## [Problem]
The reply should contain only the lines from the start of the records through the line with "turquoise jar [62,222,113,281]", reproduced verbatim and without pictures.

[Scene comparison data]
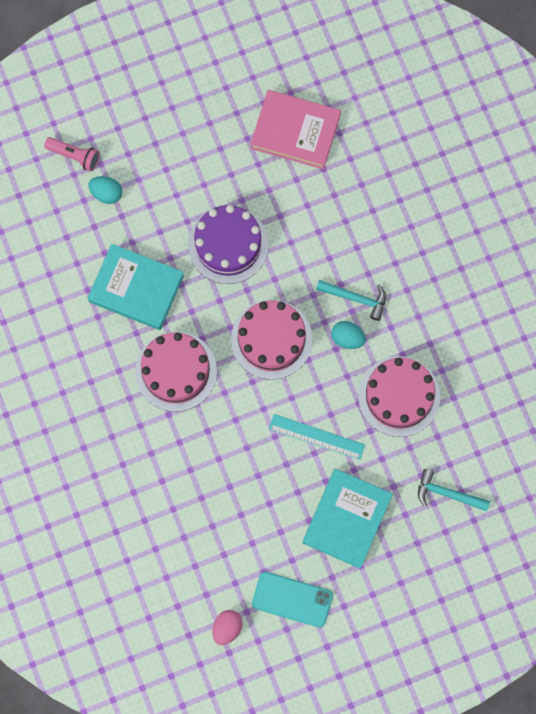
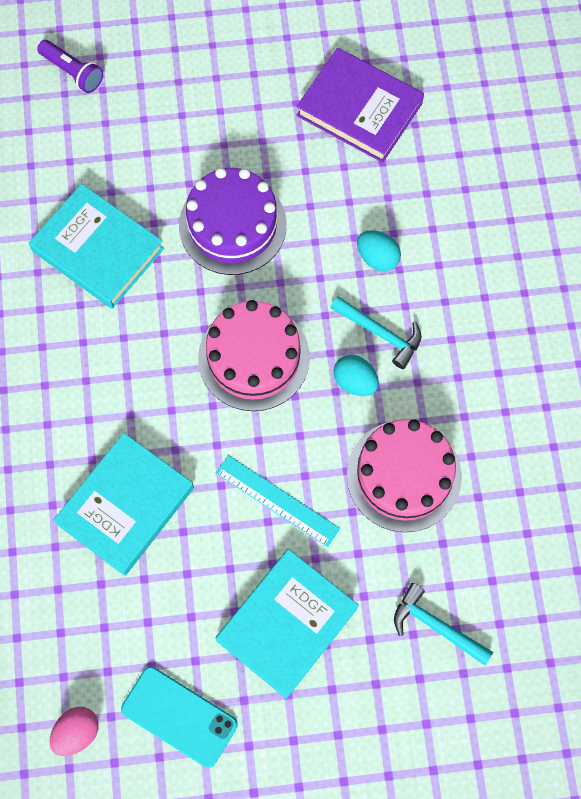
camera: 15 degrees right, 5 degrees down
pink flashlight [44,137,100,171] -> purple flashlight [37,40,103,93]
turquoise egg [88,176,122,204] -> turquoise egg moved to [357,230,401,272]
pink cake [135,331,217,412] -> none
pink book [251,90,341,169] -> purple book [296,48,424,163]
none -> turquoise book [53,433,194,576]

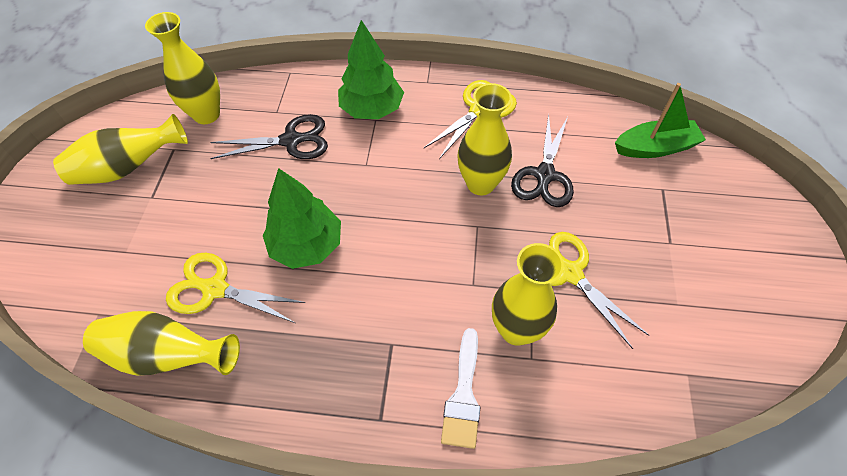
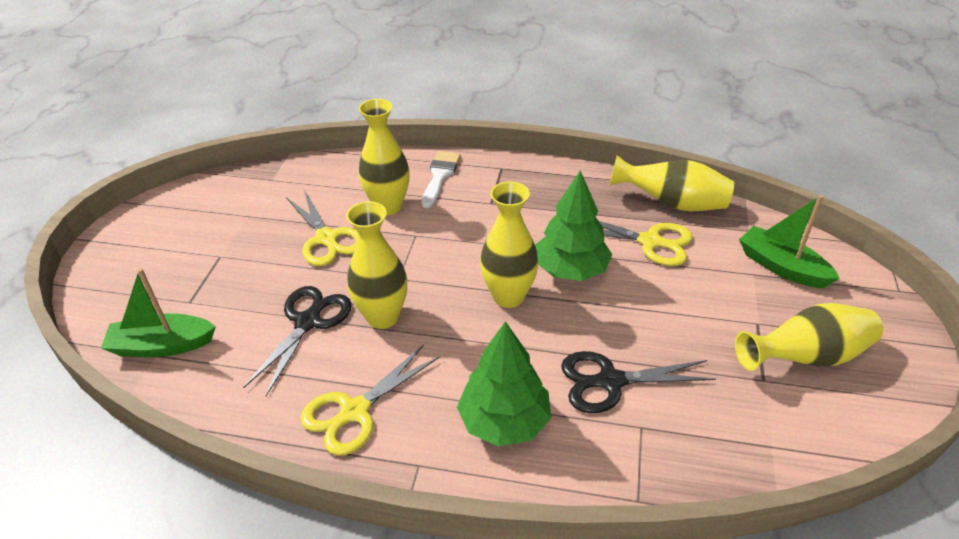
camera: 175 degrees left, 15 degrees down
yellow vase [145,12,220,124] -> yellow vase moved to [480,181,539,308]
none -> green boat [739,195,840,288]

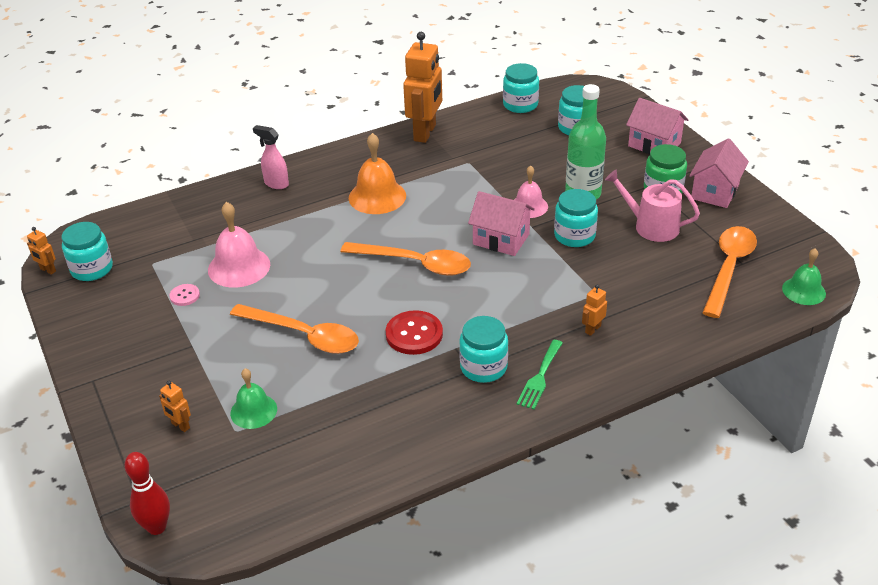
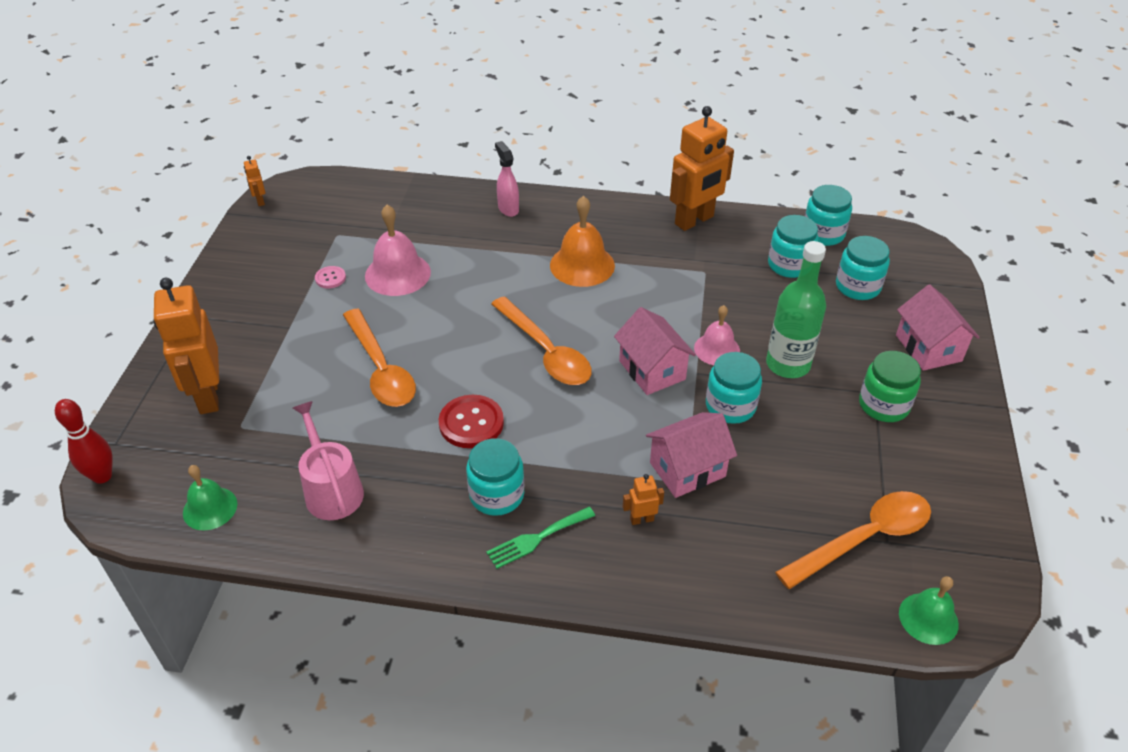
camera: 35 degrees right, 5 degrees up
turquoise jar [62,222,113,281] -> turquoise jar moved to [768,215,819,278]
orange robot [159,381,191,432] -> orange robot [154,278,219,414], size x2.36
green bell [230,368,277,429] -> green bell moved to [183,465,237,531]
pink watering can [605,169,700,242] -> pink watering can moved to [293,401,364,520]
pink house [689,138,749,208] -> pink house moved to [646,412,737,498]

## [Solution to the exercise]
camera: 15 degrees right, 5 degrees down
pink flashlight [44,137,100,171] -> purple flashlight [37,40,103,93]
turquoise egg [88,176,122,204] -> turquoise egg moved to [357,230,401,272]
pink cake [135,331,217,412] -> none
pink book [251,90,341,169] -> purple book [296,48,424,163]
none -> turquoise book [53,433,194,576]

camera: 175 degrees left, 15 degrees down
yellow vase [145,12,220,124] -> yellow vase moved to [480,181,539,308]
none -> green boat [739,195,840,288]

camera: 35 degrees right, 5 degrees up
turquoise jar [62,222,113,281] -> turquoise jar moved to [768,215,819,278]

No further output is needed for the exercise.